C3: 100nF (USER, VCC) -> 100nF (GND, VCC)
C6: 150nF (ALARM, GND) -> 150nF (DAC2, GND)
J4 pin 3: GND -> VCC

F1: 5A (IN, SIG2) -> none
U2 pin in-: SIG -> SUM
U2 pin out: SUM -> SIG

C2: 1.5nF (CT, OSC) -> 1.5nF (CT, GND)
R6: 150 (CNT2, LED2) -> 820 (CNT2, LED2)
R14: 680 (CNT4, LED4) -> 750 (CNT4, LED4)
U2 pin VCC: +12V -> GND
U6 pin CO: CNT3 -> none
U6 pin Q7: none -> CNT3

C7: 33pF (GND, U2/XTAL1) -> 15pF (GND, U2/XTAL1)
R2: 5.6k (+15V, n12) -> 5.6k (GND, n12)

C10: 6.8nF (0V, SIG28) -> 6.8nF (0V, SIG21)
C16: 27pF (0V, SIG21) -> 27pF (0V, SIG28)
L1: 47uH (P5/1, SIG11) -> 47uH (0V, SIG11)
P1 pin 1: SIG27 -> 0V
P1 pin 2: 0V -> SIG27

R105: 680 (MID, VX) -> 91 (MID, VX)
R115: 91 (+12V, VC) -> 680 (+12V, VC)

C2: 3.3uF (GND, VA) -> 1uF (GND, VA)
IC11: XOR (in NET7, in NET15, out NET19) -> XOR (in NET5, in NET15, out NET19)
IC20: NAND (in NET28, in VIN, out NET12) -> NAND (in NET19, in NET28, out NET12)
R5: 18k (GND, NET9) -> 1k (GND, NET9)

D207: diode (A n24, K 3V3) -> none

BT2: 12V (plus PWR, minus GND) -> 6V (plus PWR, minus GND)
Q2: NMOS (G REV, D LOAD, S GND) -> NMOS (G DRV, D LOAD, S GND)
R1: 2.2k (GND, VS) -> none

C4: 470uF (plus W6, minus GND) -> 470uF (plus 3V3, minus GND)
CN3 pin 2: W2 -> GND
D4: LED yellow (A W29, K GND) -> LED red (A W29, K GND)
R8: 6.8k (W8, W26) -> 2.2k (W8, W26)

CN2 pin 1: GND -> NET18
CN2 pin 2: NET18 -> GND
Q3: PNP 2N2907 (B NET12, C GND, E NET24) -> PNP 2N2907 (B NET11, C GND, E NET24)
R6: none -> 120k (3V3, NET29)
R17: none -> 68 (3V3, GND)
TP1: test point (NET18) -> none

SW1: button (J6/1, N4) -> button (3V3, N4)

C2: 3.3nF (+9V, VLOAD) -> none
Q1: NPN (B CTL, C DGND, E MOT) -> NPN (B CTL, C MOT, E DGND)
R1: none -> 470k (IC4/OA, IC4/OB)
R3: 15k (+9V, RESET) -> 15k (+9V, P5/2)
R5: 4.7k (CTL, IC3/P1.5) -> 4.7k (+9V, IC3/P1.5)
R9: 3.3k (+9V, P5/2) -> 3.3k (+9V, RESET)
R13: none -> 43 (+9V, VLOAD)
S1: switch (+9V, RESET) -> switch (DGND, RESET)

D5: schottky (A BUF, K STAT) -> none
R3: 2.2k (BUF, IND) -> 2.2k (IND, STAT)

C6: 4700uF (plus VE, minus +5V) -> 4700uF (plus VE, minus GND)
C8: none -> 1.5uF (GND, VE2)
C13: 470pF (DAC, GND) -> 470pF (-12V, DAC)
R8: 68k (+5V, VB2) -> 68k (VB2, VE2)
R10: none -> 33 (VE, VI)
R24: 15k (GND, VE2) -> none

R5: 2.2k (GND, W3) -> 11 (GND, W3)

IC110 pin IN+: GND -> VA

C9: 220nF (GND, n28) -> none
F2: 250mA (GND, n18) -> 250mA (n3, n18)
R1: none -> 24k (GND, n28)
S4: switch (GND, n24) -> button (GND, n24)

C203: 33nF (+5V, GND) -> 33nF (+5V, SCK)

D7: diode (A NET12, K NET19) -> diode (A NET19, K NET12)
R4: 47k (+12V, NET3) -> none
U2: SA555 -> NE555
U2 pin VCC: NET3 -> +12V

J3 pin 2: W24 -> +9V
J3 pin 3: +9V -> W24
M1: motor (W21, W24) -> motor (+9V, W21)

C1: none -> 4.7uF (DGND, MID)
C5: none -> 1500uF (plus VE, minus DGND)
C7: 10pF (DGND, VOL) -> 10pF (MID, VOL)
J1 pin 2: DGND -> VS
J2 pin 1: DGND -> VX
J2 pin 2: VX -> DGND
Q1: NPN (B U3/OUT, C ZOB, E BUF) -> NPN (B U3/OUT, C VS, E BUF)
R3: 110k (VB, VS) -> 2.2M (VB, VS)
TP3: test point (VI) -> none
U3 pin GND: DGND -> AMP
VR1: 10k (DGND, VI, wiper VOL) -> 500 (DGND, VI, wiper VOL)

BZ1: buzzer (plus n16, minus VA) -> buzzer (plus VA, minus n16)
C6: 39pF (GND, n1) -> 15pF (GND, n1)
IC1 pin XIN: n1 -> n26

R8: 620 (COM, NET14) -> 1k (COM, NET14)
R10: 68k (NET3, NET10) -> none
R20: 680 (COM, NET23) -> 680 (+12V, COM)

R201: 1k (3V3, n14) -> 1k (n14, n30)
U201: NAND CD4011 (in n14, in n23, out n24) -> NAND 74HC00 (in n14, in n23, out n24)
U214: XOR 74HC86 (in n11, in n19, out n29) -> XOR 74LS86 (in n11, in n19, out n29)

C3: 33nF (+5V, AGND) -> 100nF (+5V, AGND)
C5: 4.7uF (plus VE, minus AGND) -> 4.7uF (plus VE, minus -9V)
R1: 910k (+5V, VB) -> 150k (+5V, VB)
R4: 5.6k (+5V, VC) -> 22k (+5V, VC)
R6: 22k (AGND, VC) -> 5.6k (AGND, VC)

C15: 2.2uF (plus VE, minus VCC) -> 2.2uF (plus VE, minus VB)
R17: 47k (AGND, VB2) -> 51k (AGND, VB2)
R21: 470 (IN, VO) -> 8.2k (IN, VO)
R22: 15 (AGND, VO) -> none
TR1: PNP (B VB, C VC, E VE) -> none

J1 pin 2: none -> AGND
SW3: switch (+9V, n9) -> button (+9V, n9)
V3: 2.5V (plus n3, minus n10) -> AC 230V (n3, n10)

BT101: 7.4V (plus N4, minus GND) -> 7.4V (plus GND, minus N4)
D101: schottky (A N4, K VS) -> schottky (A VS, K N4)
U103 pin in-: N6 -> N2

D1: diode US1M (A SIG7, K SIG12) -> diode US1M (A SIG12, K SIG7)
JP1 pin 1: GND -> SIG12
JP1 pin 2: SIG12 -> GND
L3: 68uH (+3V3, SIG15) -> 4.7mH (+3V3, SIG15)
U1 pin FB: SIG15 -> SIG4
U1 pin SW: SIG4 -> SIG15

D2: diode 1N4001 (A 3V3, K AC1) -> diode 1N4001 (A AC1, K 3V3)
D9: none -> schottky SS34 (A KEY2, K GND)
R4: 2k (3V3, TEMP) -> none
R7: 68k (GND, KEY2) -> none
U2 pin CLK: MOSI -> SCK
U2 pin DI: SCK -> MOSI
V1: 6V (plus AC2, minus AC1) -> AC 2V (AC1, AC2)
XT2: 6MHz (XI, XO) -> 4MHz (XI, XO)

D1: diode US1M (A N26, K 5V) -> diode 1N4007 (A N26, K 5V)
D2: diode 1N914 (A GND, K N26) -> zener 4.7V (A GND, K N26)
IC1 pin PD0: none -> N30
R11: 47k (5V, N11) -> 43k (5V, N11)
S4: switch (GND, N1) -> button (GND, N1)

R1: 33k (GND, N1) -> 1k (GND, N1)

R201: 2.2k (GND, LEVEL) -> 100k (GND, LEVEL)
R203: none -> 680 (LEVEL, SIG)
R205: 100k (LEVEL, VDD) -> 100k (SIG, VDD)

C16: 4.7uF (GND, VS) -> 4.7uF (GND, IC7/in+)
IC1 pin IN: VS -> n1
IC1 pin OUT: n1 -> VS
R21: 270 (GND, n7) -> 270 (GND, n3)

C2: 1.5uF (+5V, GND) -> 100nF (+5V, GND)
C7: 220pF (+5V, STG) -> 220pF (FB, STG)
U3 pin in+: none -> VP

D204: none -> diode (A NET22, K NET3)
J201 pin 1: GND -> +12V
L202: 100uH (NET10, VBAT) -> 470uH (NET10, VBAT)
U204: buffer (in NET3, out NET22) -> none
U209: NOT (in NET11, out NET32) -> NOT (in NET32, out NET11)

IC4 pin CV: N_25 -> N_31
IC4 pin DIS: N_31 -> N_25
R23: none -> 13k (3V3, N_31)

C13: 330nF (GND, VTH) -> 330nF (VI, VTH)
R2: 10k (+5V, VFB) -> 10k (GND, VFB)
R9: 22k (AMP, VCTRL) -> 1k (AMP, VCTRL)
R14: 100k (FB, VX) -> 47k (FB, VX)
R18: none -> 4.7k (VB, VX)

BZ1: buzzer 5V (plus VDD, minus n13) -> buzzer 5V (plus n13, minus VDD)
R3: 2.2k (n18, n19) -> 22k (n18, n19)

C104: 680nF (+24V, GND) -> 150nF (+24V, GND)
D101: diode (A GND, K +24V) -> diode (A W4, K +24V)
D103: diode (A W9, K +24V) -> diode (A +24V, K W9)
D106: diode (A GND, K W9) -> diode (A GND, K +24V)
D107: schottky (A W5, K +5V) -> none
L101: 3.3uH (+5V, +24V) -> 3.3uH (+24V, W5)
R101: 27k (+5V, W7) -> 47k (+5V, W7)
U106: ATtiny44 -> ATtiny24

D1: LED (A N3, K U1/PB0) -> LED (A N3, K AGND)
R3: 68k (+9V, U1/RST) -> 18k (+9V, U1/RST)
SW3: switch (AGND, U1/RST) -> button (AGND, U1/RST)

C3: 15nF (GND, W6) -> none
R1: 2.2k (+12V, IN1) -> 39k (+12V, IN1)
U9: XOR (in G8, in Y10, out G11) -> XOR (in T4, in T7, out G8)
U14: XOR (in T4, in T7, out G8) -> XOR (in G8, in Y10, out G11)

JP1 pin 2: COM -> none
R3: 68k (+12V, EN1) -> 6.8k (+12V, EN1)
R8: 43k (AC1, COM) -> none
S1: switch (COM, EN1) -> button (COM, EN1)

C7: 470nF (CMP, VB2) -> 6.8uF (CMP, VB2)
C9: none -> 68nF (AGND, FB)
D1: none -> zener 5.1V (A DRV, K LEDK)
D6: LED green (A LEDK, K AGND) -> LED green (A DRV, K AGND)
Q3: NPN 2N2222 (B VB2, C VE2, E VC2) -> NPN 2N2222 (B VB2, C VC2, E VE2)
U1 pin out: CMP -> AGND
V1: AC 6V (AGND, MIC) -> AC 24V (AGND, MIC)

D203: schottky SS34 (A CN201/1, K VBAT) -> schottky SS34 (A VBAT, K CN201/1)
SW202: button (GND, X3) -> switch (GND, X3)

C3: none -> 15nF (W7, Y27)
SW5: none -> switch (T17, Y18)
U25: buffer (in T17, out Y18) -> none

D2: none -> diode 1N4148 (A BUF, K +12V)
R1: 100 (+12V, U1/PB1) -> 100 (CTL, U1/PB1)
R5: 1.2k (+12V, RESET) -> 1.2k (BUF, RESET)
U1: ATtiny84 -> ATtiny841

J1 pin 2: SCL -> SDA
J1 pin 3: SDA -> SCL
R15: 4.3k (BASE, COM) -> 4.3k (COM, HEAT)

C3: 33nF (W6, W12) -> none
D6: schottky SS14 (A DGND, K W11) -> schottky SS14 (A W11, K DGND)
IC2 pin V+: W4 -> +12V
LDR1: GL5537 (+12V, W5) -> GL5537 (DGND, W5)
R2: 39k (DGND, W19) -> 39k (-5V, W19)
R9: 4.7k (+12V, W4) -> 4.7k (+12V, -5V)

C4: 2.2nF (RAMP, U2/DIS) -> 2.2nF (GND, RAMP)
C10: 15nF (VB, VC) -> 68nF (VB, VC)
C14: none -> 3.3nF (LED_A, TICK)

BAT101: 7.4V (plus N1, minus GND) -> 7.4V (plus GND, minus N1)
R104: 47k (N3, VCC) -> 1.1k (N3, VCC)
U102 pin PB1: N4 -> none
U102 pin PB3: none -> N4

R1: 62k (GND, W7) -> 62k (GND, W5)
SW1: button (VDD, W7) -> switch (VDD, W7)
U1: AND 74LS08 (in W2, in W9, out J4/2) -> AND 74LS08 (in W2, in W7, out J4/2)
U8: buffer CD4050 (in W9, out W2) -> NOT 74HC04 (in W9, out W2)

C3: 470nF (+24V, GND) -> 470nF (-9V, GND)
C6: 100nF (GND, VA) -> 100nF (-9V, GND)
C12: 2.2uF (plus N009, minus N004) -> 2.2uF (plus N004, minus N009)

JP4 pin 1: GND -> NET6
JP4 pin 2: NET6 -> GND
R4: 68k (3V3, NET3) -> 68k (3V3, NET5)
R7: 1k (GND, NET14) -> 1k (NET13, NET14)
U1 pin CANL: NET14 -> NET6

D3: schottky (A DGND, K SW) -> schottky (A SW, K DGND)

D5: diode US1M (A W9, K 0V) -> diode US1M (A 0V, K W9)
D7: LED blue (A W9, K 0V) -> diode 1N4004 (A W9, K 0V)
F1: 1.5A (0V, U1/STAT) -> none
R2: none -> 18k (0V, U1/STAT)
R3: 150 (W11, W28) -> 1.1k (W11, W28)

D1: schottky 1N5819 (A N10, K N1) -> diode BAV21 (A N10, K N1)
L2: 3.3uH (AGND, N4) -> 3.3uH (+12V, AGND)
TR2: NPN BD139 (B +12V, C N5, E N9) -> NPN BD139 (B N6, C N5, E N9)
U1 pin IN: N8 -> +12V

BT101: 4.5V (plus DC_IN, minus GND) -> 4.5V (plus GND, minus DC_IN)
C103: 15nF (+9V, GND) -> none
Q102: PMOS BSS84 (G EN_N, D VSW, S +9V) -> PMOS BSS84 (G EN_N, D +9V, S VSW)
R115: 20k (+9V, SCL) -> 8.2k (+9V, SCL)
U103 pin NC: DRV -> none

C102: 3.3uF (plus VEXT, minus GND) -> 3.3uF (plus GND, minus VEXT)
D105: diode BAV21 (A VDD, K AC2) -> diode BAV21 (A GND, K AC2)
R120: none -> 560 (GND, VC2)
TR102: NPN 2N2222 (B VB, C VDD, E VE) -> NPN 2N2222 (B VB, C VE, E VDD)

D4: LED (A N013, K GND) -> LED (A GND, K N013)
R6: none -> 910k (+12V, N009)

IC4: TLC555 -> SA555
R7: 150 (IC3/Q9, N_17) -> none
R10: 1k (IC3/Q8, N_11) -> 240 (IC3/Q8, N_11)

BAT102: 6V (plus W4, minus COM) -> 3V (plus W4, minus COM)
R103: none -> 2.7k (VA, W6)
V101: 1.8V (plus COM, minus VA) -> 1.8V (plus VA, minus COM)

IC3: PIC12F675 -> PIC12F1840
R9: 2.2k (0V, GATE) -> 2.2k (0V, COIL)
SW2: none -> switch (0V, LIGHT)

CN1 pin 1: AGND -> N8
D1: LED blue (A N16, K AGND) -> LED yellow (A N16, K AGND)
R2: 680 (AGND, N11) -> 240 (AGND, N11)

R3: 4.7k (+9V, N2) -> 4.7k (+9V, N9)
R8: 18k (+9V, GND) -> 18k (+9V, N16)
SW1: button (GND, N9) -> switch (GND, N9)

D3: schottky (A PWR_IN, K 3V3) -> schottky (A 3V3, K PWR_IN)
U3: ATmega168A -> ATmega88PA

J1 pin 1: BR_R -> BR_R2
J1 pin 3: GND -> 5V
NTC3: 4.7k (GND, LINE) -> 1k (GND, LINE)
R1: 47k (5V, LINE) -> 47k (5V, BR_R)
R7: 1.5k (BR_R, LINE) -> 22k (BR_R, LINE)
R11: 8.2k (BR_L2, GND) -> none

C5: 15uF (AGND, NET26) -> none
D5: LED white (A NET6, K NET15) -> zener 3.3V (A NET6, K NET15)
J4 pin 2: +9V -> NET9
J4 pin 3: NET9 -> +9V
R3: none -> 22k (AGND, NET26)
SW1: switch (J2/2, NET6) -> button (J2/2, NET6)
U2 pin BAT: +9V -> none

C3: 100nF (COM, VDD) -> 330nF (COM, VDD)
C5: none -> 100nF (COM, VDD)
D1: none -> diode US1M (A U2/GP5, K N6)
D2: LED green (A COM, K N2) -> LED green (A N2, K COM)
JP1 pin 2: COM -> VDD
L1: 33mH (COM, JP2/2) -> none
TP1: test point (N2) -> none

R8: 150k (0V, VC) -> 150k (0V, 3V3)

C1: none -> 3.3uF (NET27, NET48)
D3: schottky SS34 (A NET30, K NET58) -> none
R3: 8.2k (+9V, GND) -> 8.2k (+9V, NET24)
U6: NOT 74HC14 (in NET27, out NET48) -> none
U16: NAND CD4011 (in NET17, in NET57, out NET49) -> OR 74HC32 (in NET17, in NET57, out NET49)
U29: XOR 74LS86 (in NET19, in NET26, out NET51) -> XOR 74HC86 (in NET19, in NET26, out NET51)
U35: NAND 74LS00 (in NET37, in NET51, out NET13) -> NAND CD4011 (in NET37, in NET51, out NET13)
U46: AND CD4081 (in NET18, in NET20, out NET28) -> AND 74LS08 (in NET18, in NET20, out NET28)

══════════

EXERCISE BRIEF: Check each line of these records for the string "yellow" and state only how many lines have it.

SOLUTION FOR THIS PROBLEM: 2